Source data: Begin

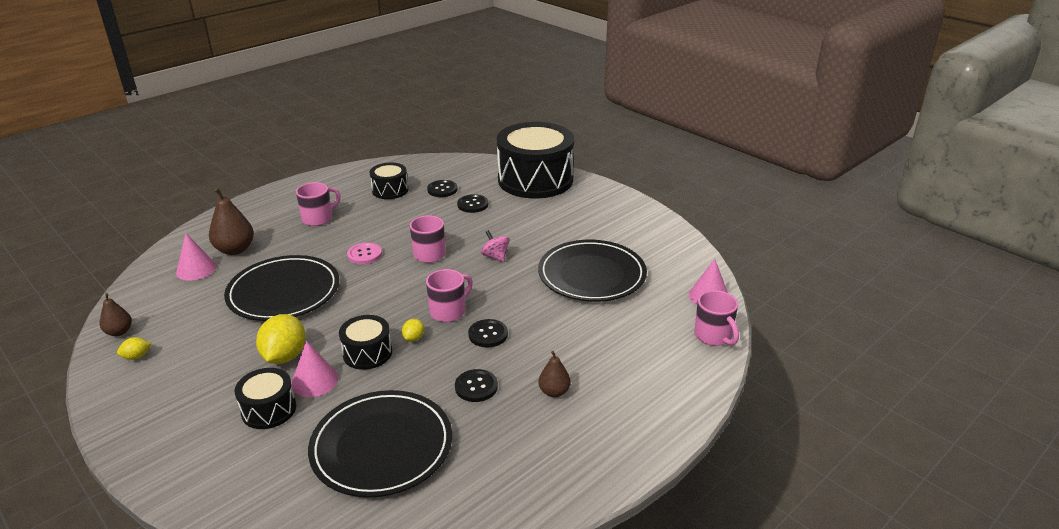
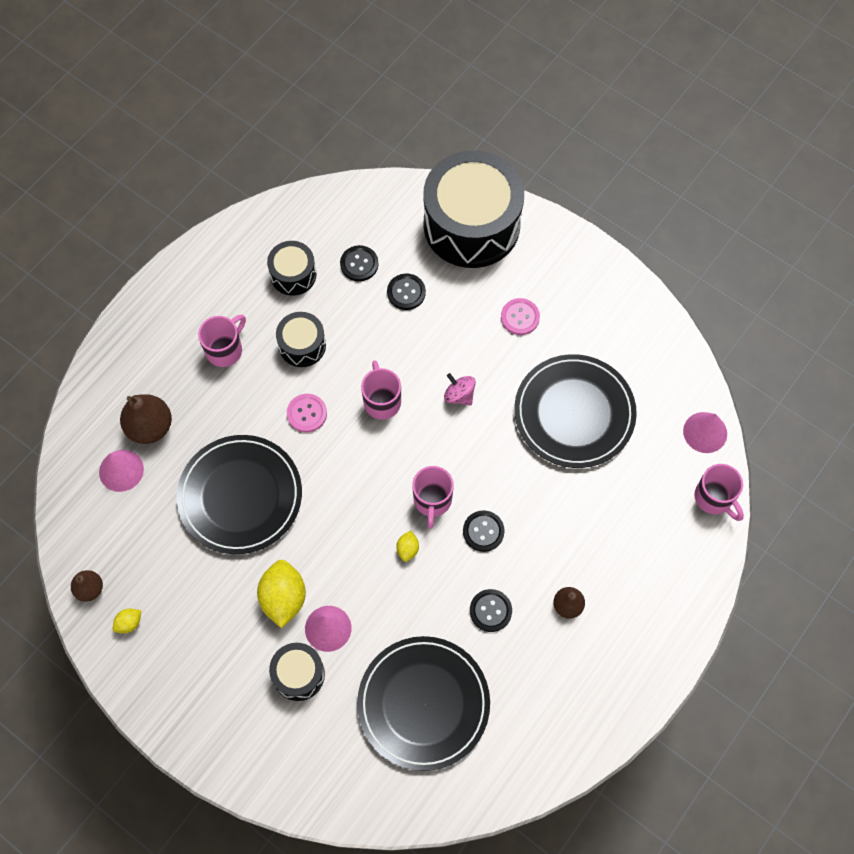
camera: 10 degrees left, 35 degrees up
(367, 353) = (367, 579): black drum -> black drum (302, 345)
(449, 311) = (432, 501): pink mug -> pink mug turned 150 degrees clockwise
(559, 223) = (520, 317): none -> pink button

Source data: End

Show each line of the material that includes the word "pink".

Problem solution ▸
(449, 311) = (432, 501): pink mug -> pink mug turned 150 degrees clockwise
(559, 223) = (520, 317): none -> pink button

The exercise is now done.